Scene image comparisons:
┌──
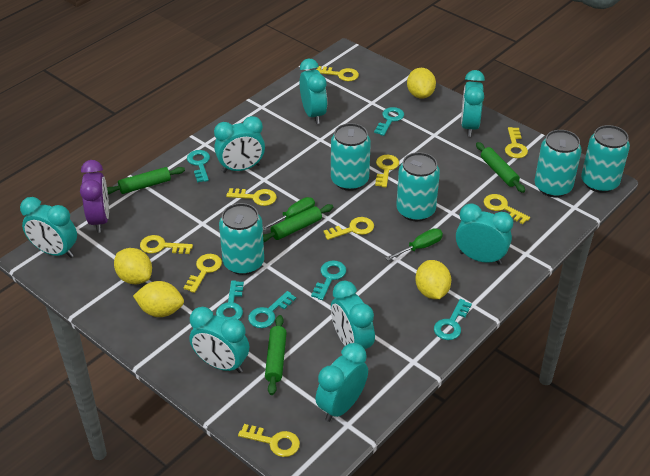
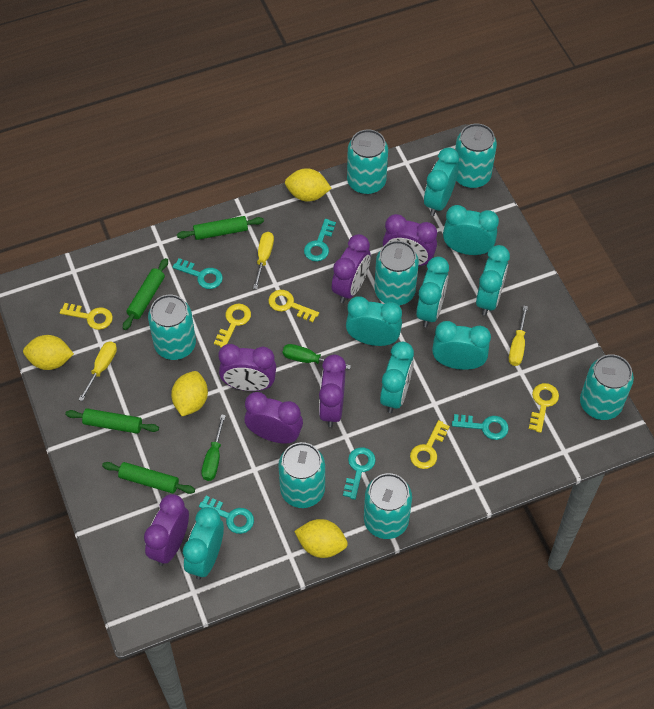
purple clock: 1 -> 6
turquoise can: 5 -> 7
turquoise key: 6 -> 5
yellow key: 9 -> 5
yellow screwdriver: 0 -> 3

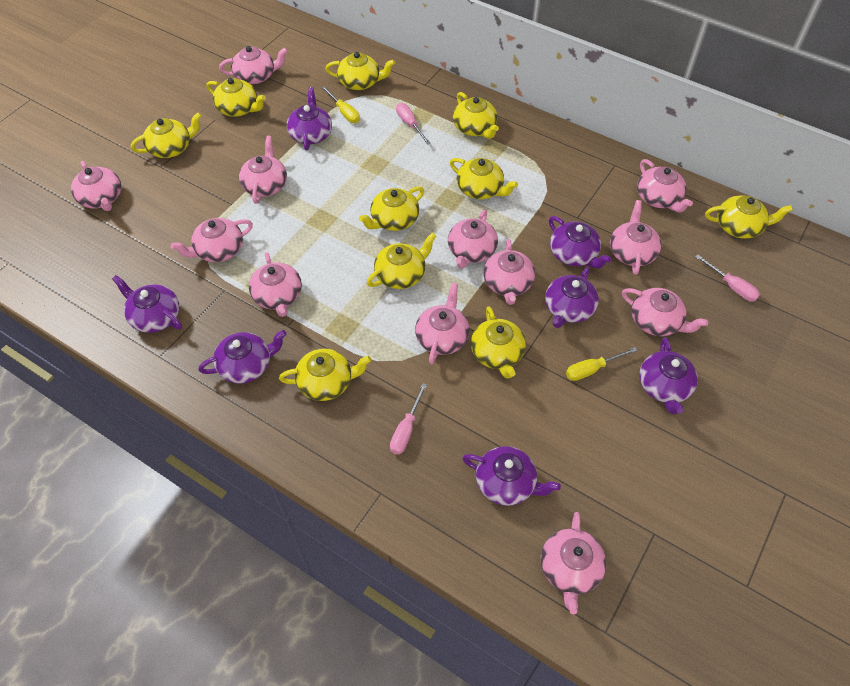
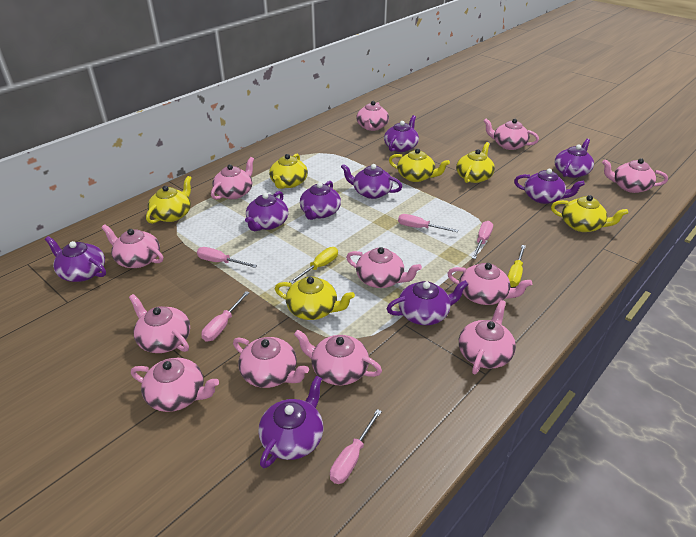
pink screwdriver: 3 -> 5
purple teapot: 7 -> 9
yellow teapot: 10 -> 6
└──
Word for word, write out each line of the records, but leave the pictures behind.

purple clock: 1 -> 6
turquoise can: 5 -> 7
turquoise key: 6 -> 5
yellow key: 9 -> 5
yellow screwdriver: 0 -> 3

pink screwdriver: 3 -> 5
purple teapot: 7 -> 9
yellow teapot: 10 -> 6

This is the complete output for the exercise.